(Data excerpt begins)

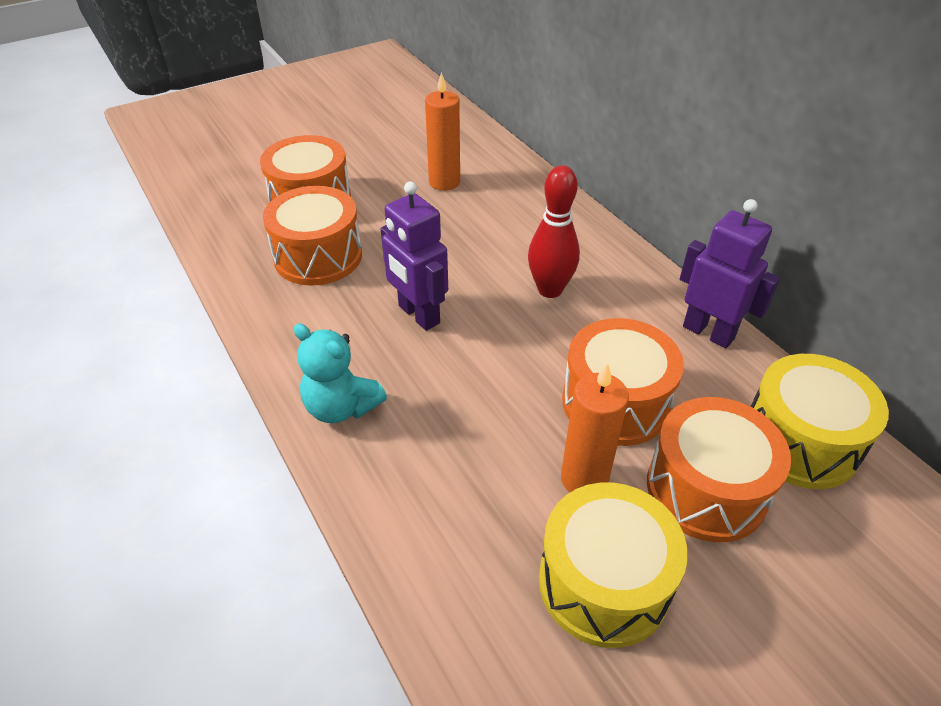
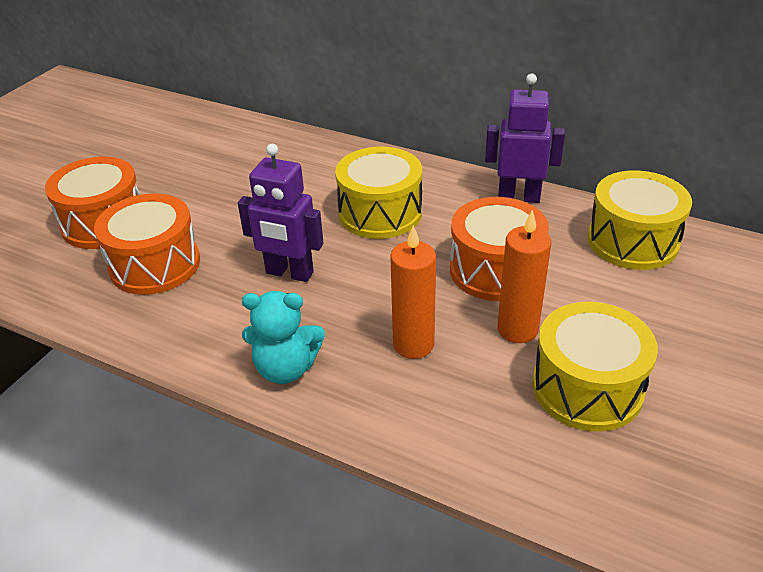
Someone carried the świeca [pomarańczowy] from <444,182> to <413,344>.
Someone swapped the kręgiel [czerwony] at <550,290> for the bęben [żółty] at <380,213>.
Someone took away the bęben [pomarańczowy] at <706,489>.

(Data excerpt ends)

▶ [Task requirements]: Pictures aside, give the data again exactly as it appears.

▶ [Exercise answer]:
Someone carried the świeca [pomarańczowy] from <444,182> to <413,344>.
Someone swapped the kręgiel [czerwony] at <550,290> for the bęben [żółty] at <380,213>.
Someone took away the bęben [pomarańczowy] at <706,489>.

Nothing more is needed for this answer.